▸ INPUT DATA:
◆ ◆ ◆

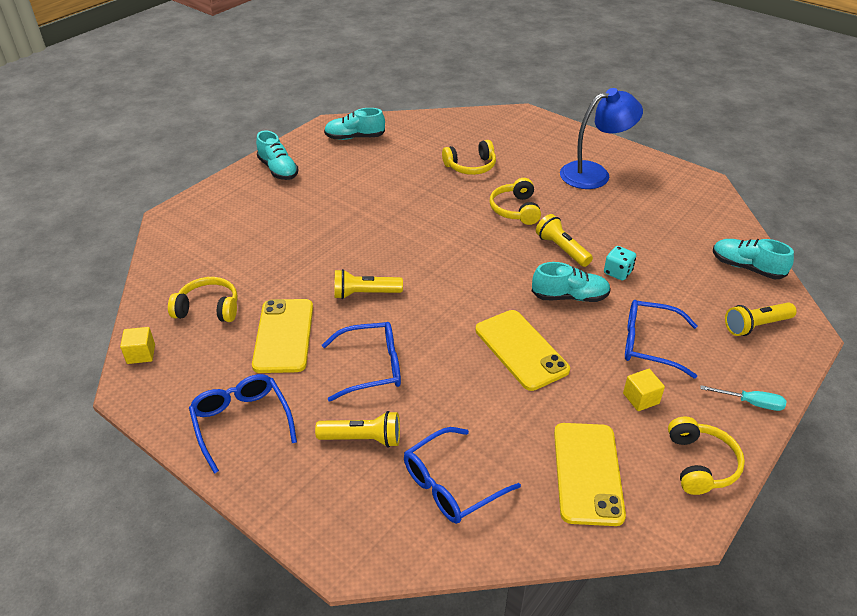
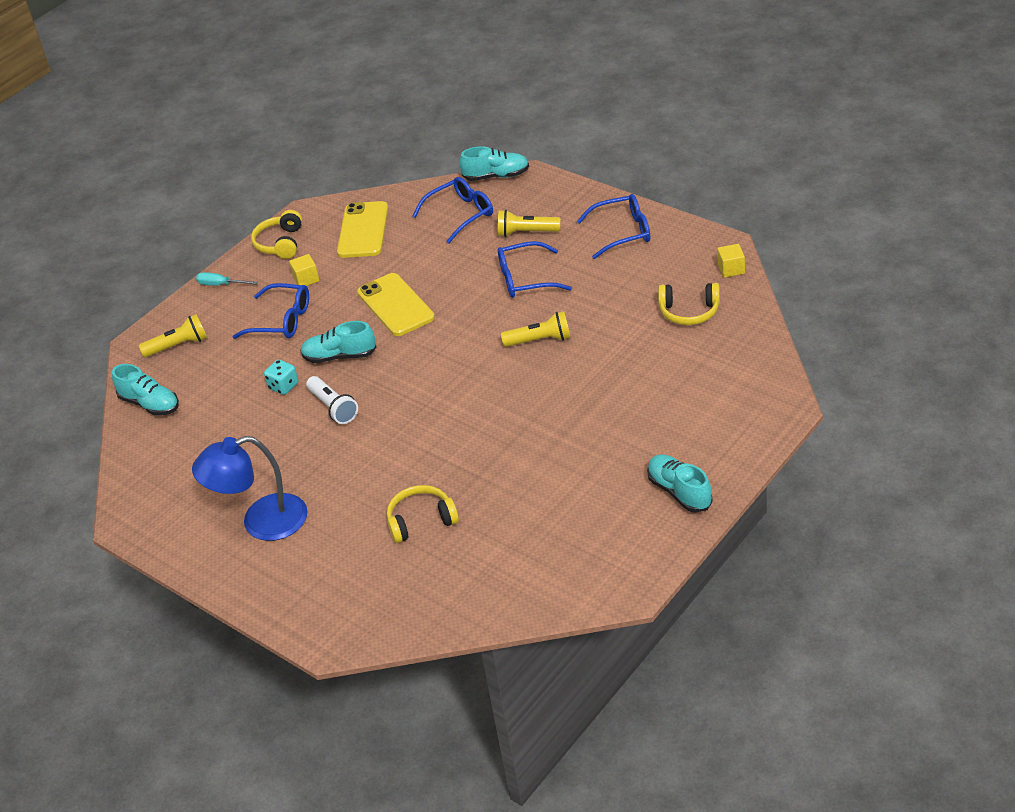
camera: 175 degrees left, 0 degrees up
(241, 422) = (622, 232): blue glasses -> blue glasses turned 75 degrees counterclockwise
(284, 335) = (608, 296): yellow phone -> none
(354, 137) = (586, 563): turquoise shoe -> turquoise shoe (496, 176)
(515, 210) = (374, 455): yellow headphones -> none
(562, 249) = (333, 408): yellow flashlight -> white flashlight

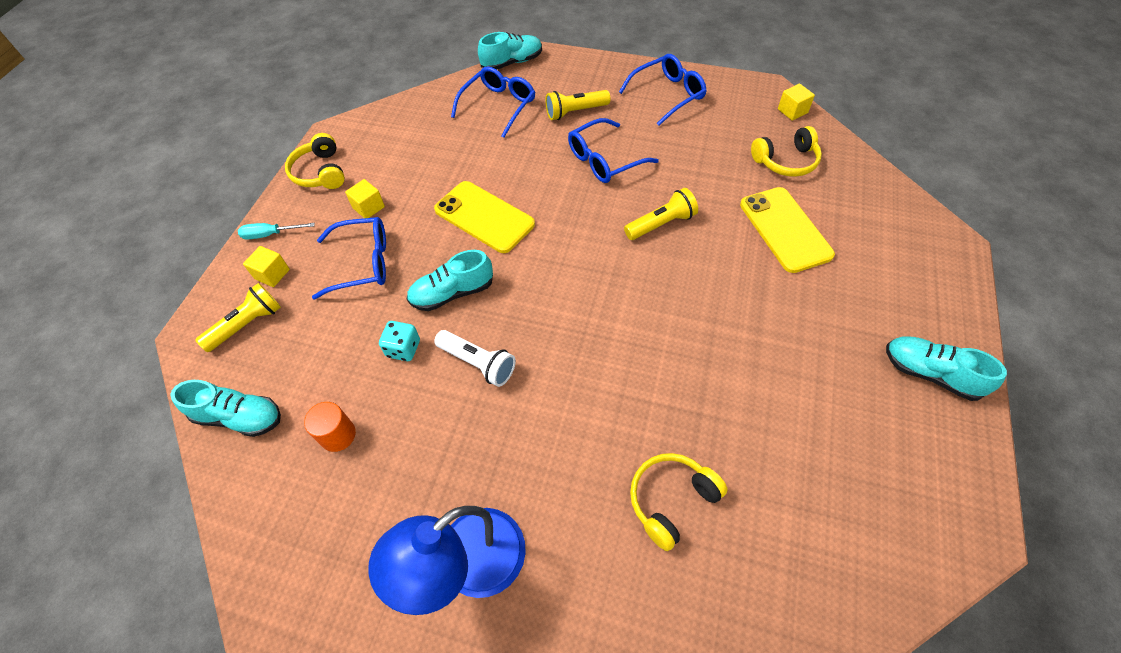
camera: 25 degrees left, 15 degrees up
(210, 314) = (272, 274): none -> yellow cube
(212, 430) = (338, 435): none -> orange cylinder
(363, 230) = (405, 141): yellow phone -> yellow phone (785, 229)

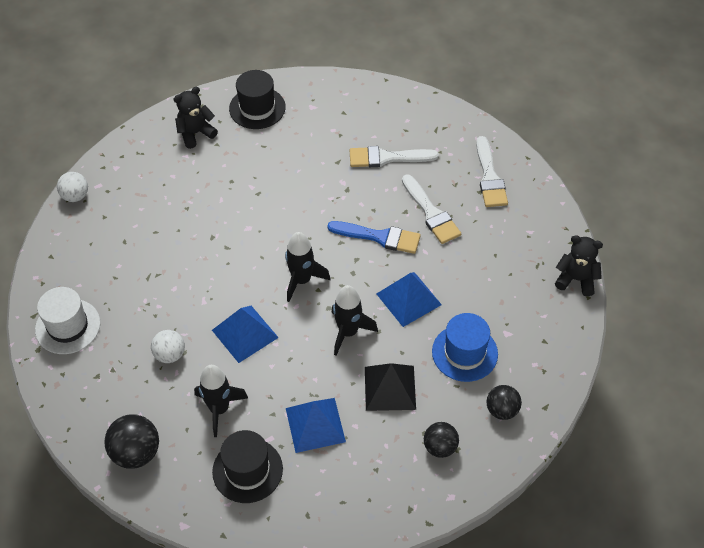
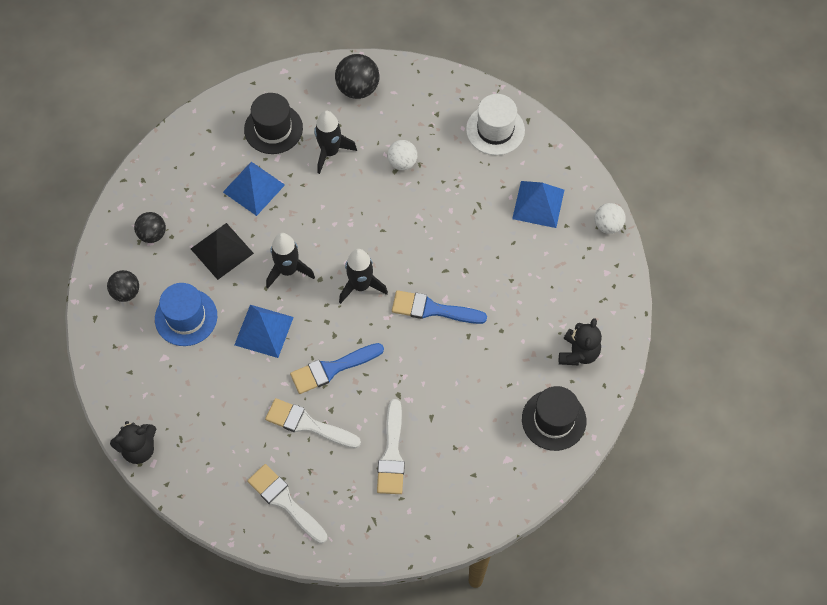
camera: 140 degrees right, 10 degrees up
(245, 333) = (364, 215): blue pyramid -> blue pyramid (538, 204)
(265, 227) = (432, 309): none -> blue brush
(387, 158) = (392, 454): white brush -> white brush turned 135 degrees clockwise

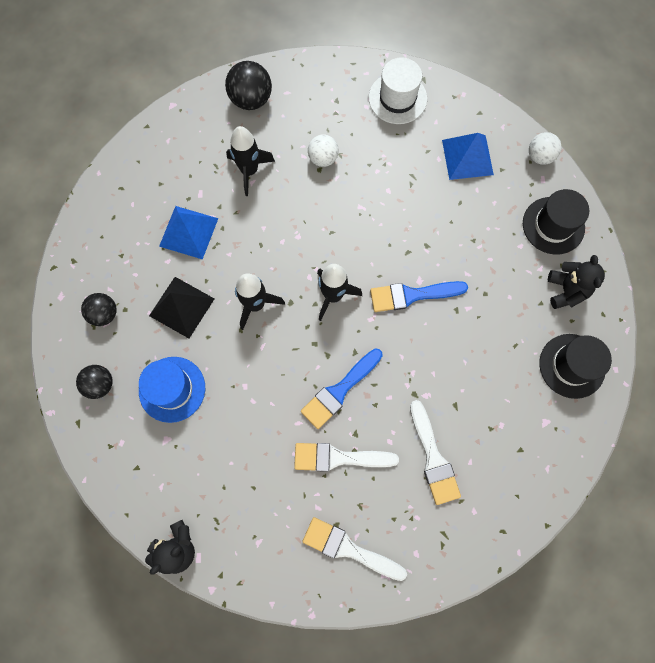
camera: 20 degrees left, 10 degrees up
(263, 331) = (256, 375): blue pyramid -> none
(273, 129) = (184, 166): black hat -> black hat (553, 225)

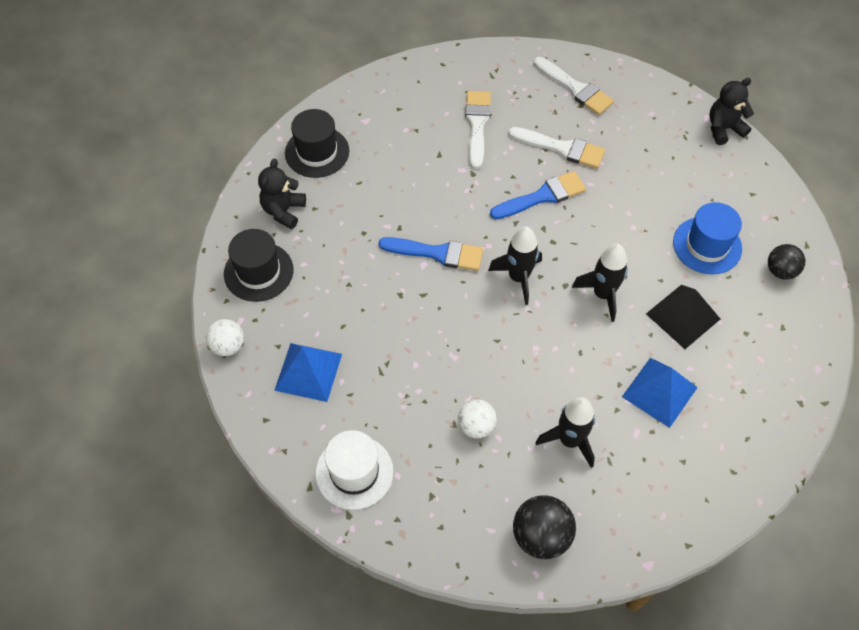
camera: 160 degrees left, 15 degrees down
(104, 314) = (769, 335): black ball -> none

◆ ◆ ◆

▸ REQUIREMENT: Starting with the line that holds "(210, 314) = (272, 274): none -> yellow cube", return each line exactly through the final line of the entries above; pictures are not part of the output.

▸ ANSWER SECTION:
(210, 314) = (272, 274): none -> yellow cube
(212, 430) = (338, 435): none -> orange cylinder
(363, 230) = (405, 141): yellow phone -> yellow phone (785, 229)

camera: 140 degrees right, 10 degrees up
(245, 333) = (364, 215): blue pyramid -> blue pyramid (538, 204)
(265, 227) = (432, 309): none -> blue brush
(387, 158) = (392, 454): white brush -> white brush turned 135 degrees clockwise

camera: 20 degrees left, 10 degrees up
(263, 331) = (256, 375): blue pyramid -> none
(273, 129) = (184, 166): black hat -> black hat (553, 225)

camera: 160 degrees left, 15 degrees down
(104, 314) = (769, 335): black ball -> none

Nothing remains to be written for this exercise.